=== YOUR TASK ===
Give back exactly the lines of the material below, starting with the line with "plant: (420, 152) -> (342, 989), moved" and going on through the line with "school desk: (107, 176) -> (138, 283), moved".

=== SUPPLIED INFORMATION ===
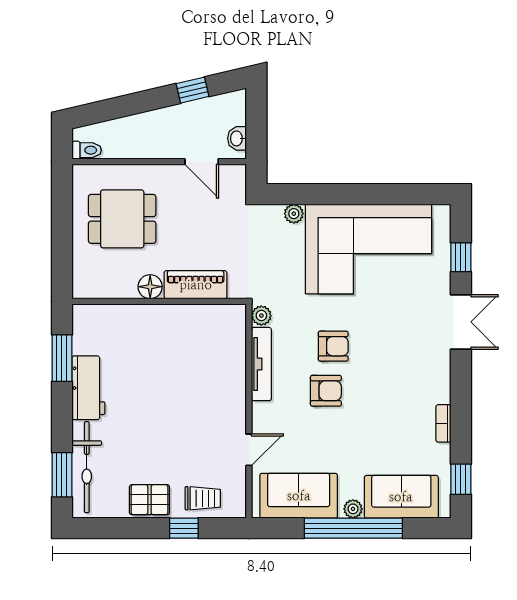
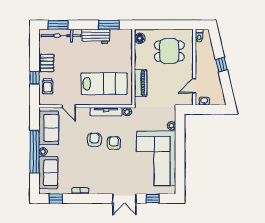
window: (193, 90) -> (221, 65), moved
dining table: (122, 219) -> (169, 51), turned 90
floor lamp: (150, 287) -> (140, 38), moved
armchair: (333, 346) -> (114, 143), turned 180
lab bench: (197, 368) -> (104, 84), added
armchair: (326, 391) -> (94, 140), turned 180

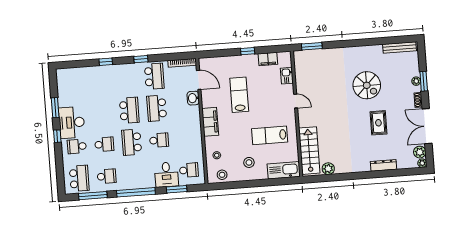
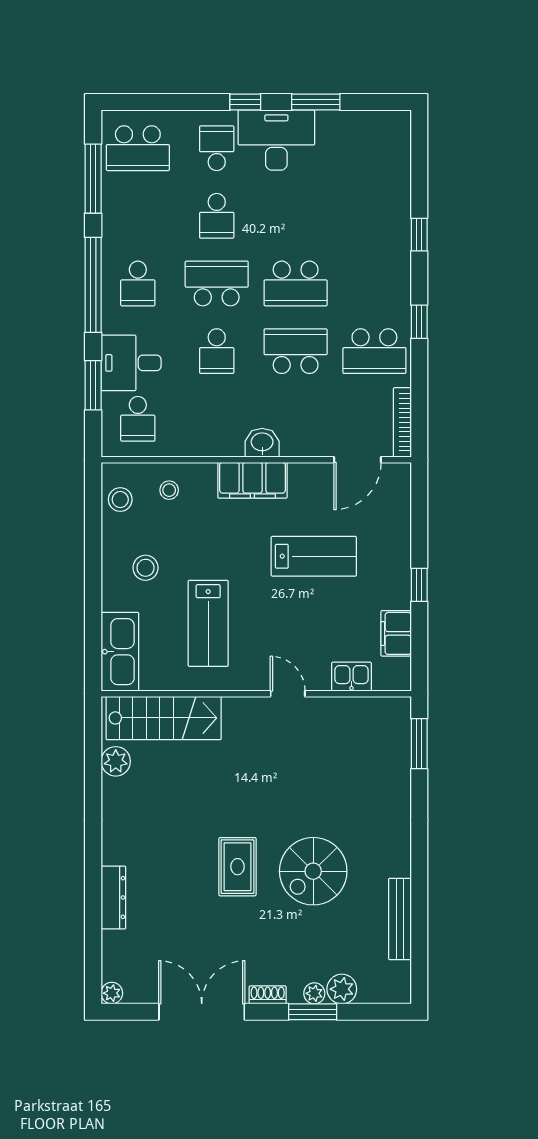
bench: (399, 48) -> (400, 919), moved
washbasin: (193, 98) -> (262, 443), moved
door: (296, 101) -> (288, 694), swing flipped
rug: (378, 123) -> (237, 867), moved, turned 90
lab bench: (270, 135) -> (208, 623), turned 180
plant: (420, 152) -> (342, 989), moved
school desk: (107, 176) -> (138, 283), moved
* * *
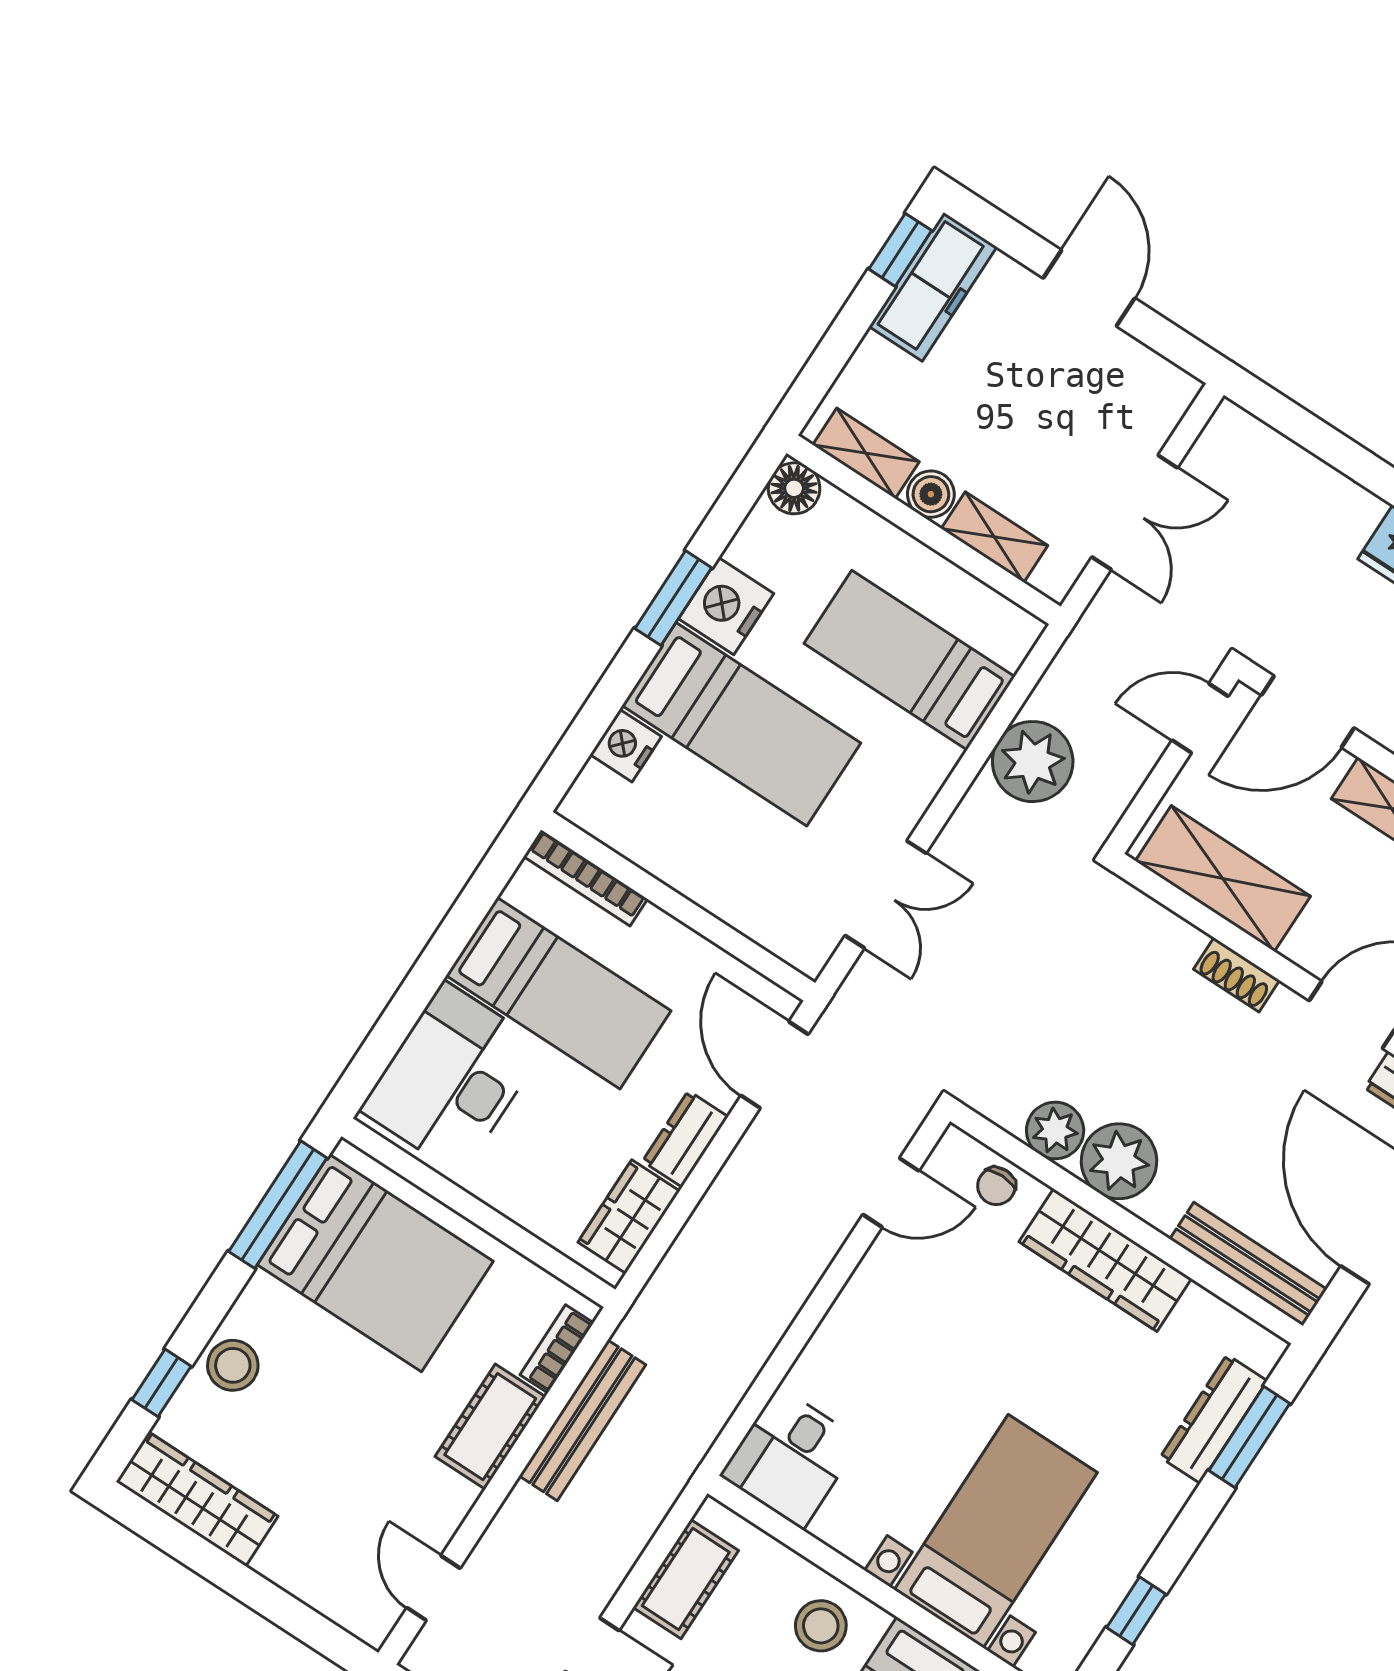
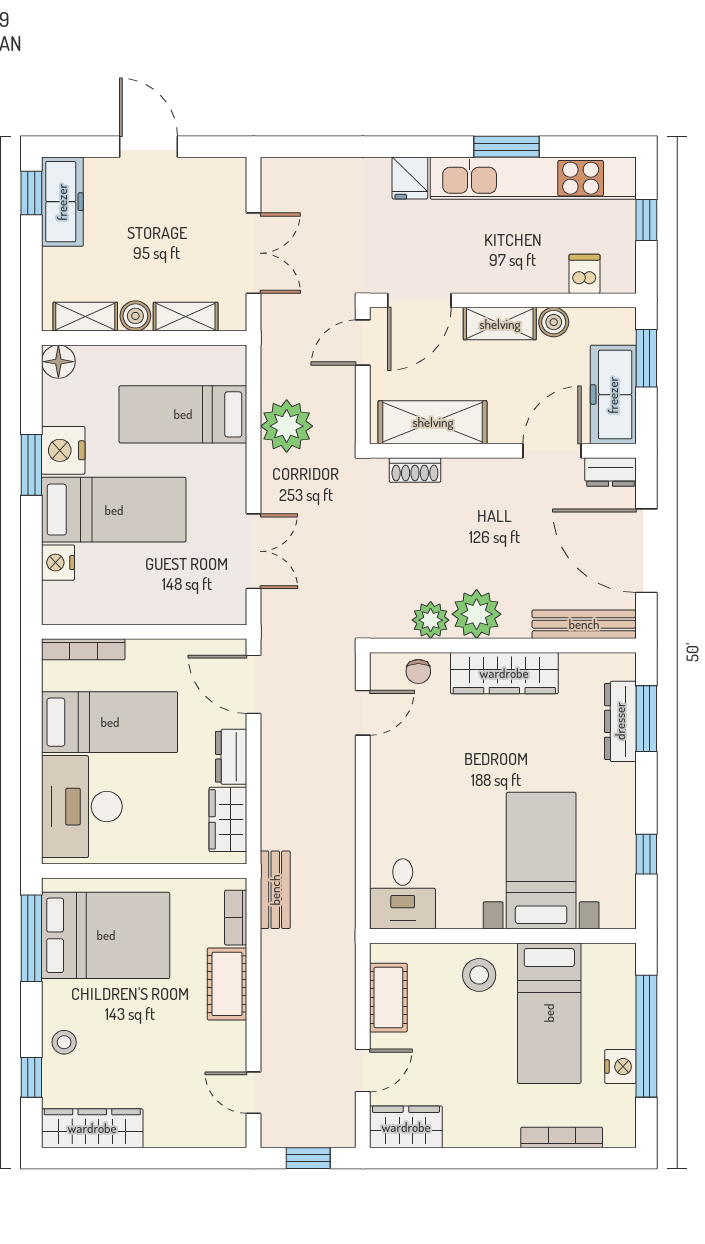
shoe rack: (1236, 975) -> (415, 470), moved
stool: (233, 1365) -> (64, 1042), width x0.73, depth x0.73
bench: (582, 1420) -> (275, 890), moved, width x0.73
* * *
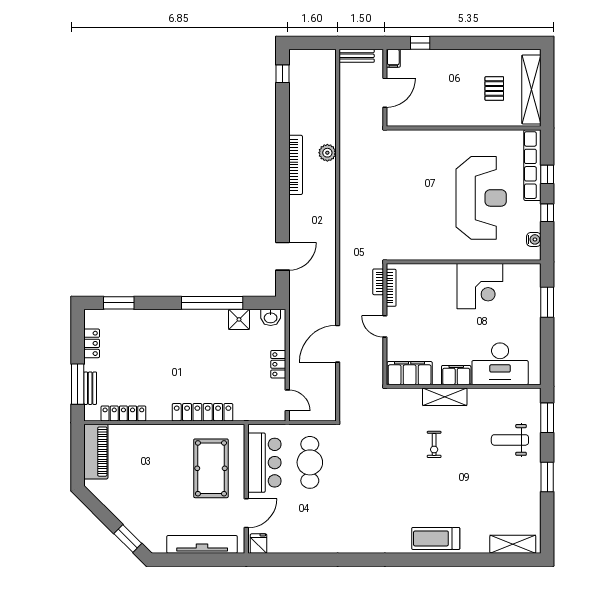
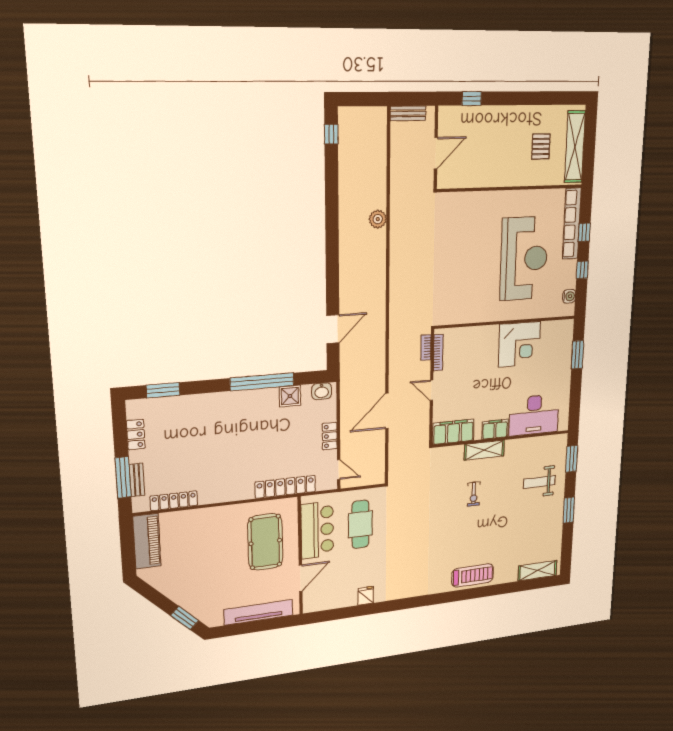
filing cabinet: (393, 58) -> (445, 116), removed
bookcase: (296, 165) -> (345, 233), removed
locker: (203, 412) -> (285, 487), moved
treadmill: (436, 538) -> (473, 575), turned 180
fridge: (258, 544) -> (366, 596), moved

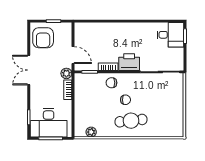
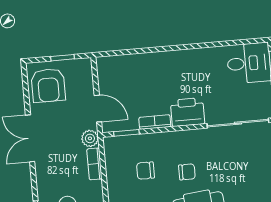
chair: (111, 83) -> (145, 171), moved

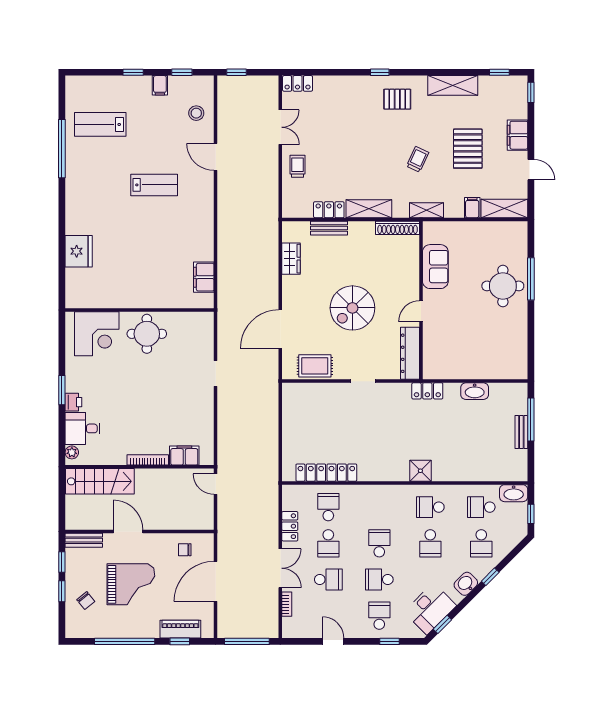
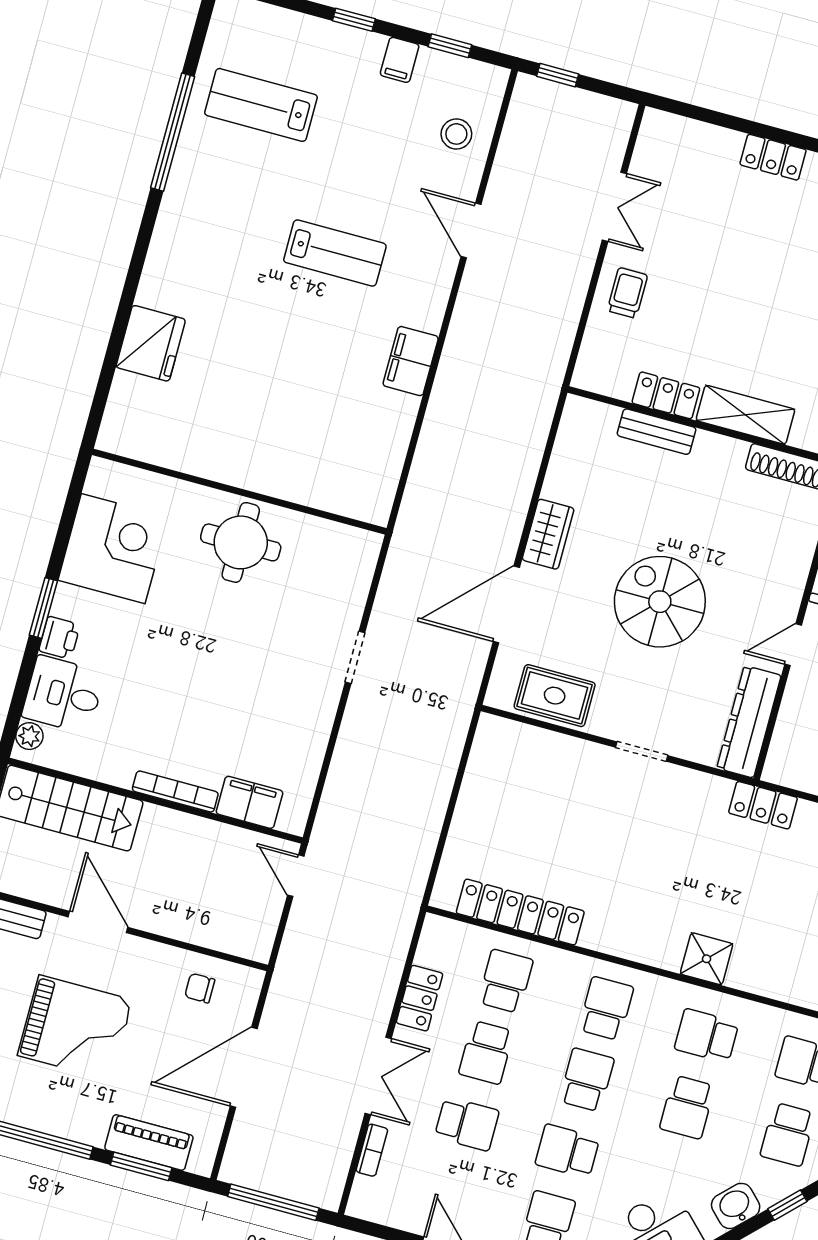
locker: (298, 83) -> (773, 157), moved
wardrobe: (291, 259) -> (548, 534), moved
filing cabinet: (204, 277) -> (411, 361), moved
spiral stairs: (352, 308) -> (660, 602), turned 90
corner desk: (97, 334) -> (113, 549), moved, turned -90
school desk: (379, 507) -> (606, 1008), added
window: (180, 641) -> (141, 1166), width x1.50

=== ANSWER SPACE ===
plant: (420, 152) -> (342, 989), moved
school desk: (107, 176) -> (138, 283), moved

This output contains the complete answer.